▶ _Task to complete_
Give again, unaltered, the lines of the listing below that run from the line having "camera: 25 degrees left, 5 degrees down" through the line having "moved: blue_robot (1st".

[[ Dataset records open ]]

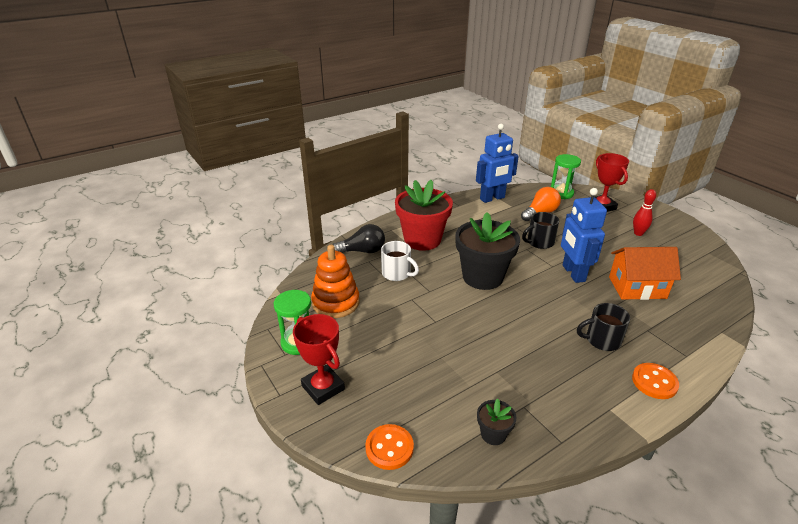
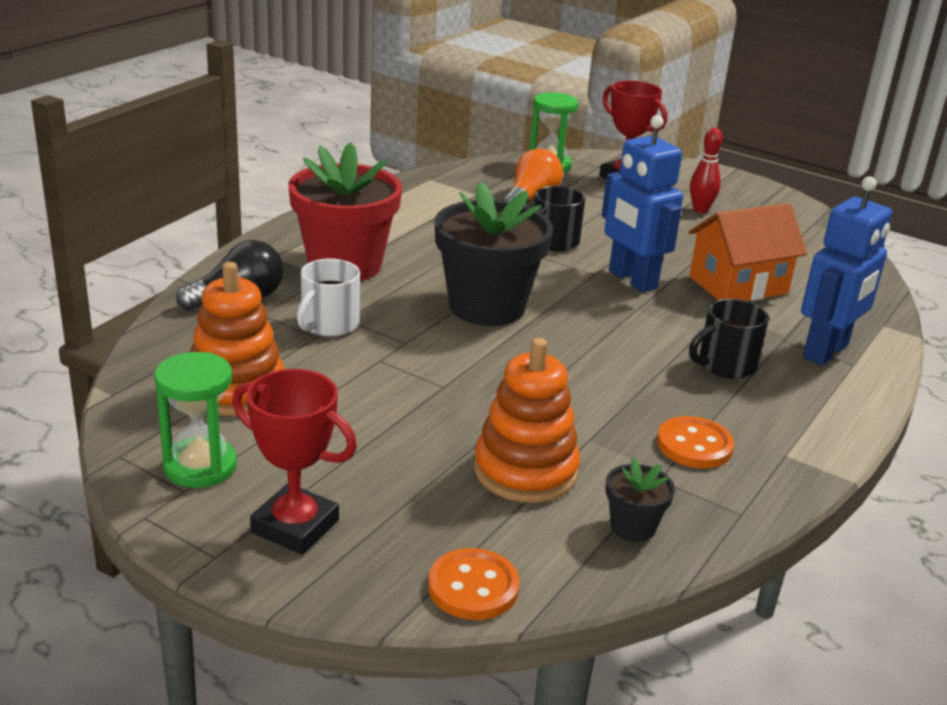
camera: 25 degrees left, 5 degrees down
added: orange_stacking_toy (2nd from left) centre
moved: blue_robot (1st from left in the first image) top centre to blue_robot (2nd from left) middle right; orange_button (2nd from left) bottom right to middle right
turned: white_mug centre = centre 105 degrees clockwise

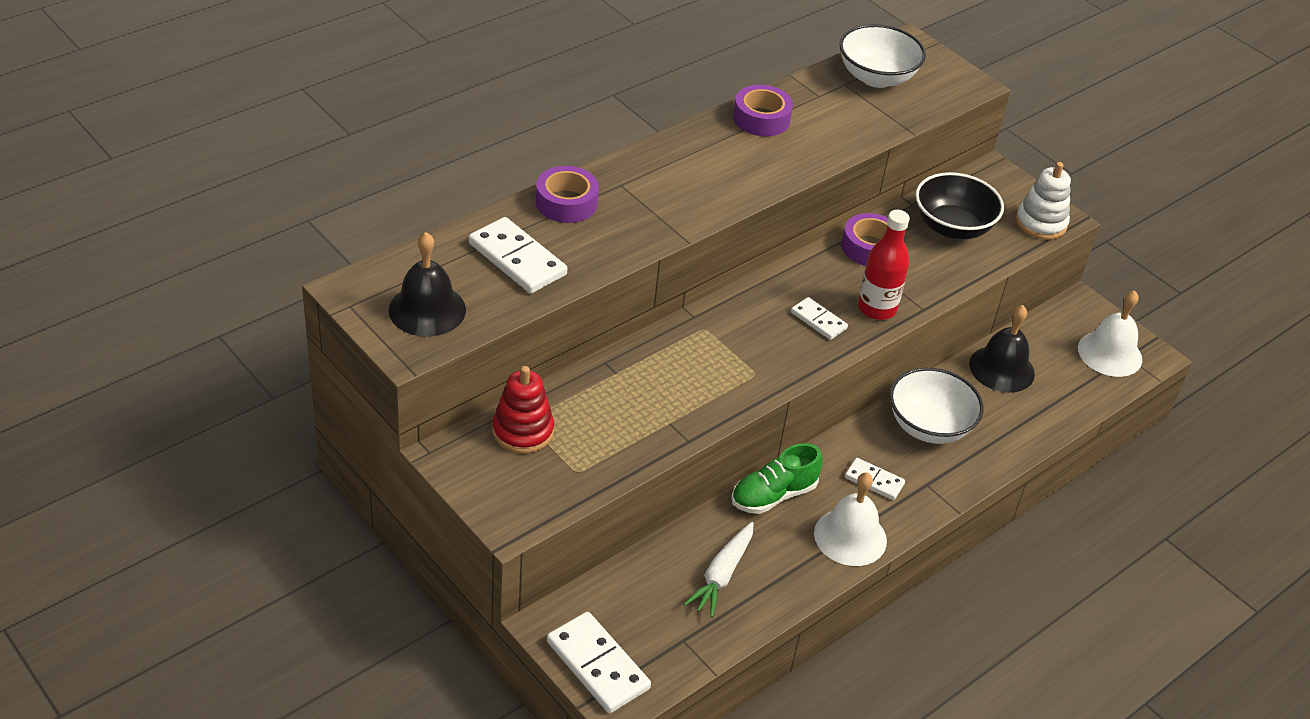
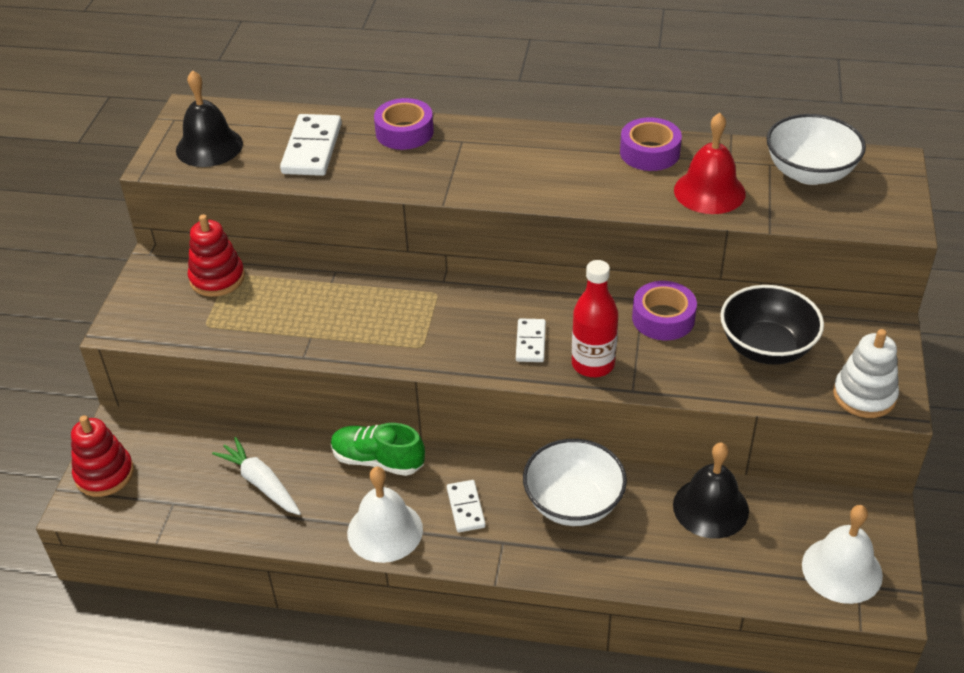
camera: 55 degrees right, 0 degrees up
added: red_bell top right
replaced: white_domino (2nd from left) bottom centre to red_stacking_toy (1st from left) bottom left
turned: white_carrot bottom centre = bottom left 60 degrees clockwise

[[ Dataset records closed ]]
[[ Dataset records open ]]

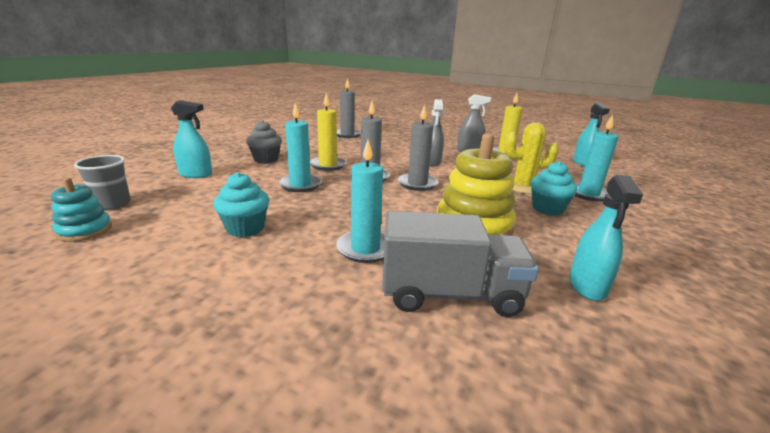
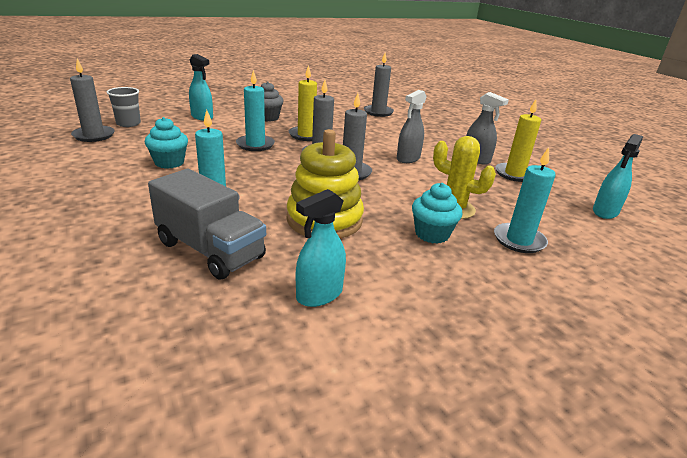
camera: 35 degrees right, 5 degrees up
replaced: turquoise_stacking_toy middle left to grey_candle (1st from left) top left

[[ Dataset records closed ]]
[[ Dataset records open ]]

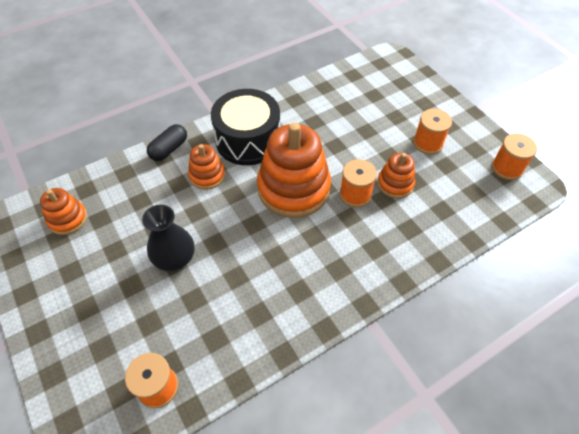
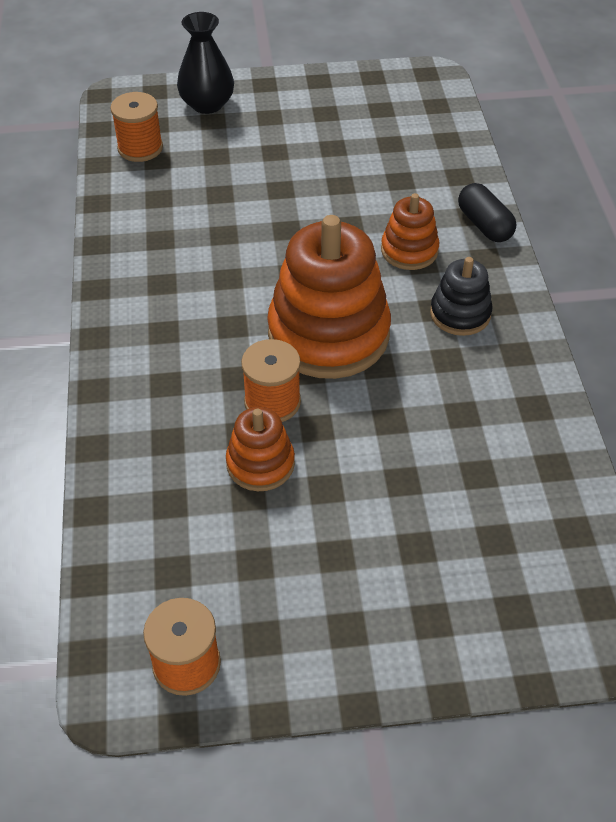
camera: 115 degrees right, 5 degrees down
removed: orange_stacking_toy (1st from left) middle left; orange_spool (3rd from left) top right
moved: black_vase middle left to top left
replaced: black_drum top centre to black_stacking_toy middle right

[[ Dataset records closed ]]

▶ _Exercise output_
camera: 25 degrees left, 5 degrees down
added: orange_stacking_toy (2nd from left) centre
moved: blue_robot (1st from left in the first image) top centre to blue_robot (2nd from left) middle right; orange_button (2nd from left) bottom right to middle right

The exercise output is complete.